Set task
Convert the listing below into a numbered list, skipping any blank lines and omitting the picture lines.

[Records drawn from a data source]
******************************
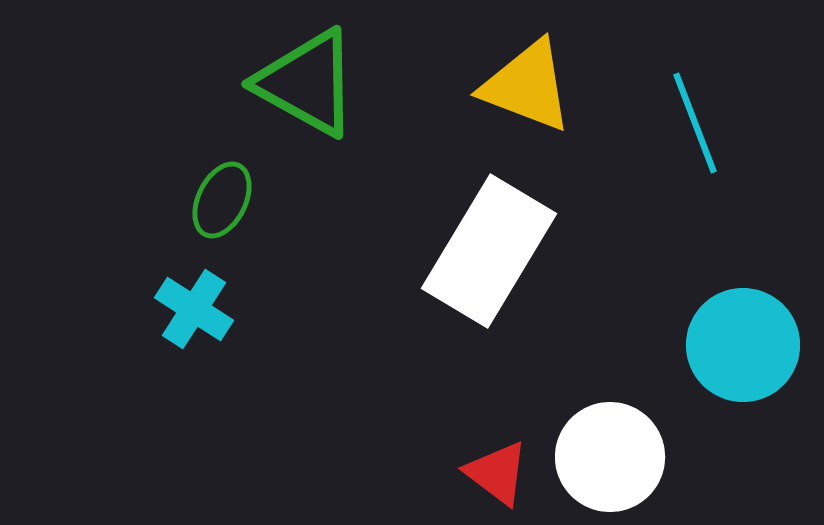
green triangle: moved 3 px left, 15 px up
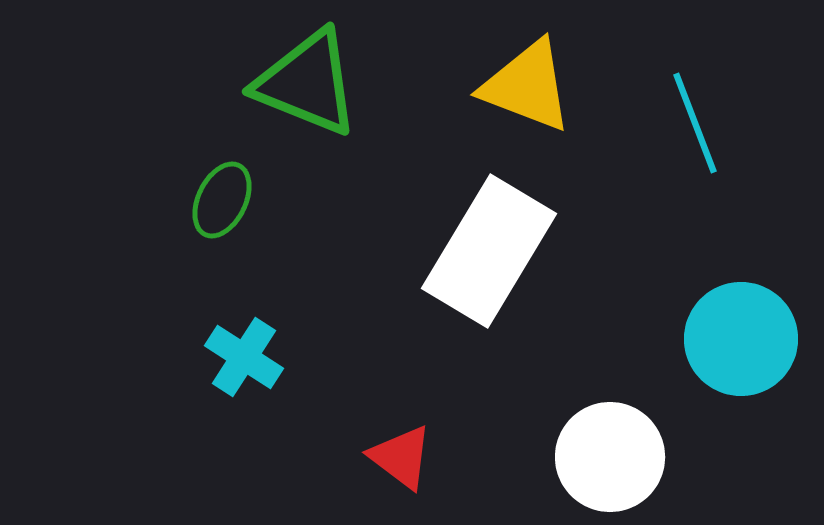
green triangle: rotated 7 degrees counterclockwise
cyan cross: moved 50 px right, 48 px down
cyan circle: moved 2 px left, 6 px up
red triangle: moved 96 px left, 16 px up
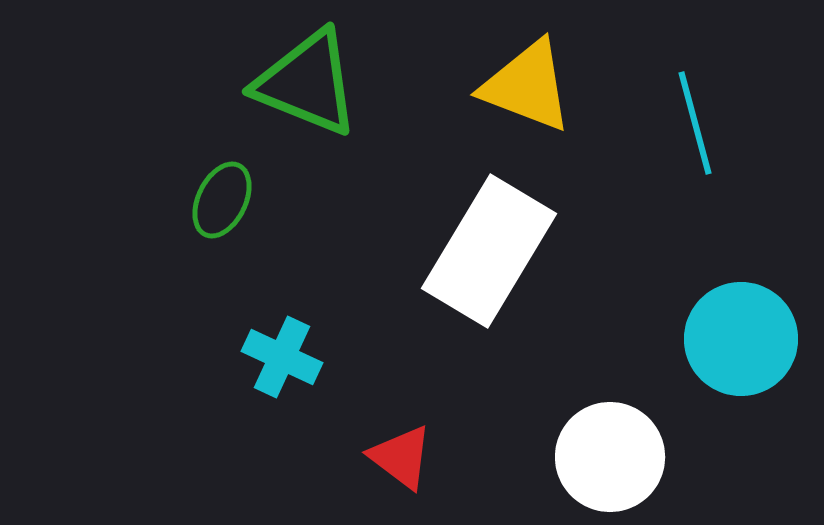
cyan line: rotated 6 degrees clockwise
cyan cross: moved 38 px right; rotated 8 degrees counterclockwise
******************************
The result
1. green triangle: moved 3 px left, 15 px up
2. green triangle: rotated 7 degrees counterclockwise
3. cyan cross: moved 50 px right, 48 px down
4. cyan circle: moved 2 px left, 6 px up
5. red triangle: moved 96 px left, 16 px up
6. cyan line: rotated 6 degrees clockwise
7. cyan cross: moved 38 px right; rotated 8 degrees counterclockwise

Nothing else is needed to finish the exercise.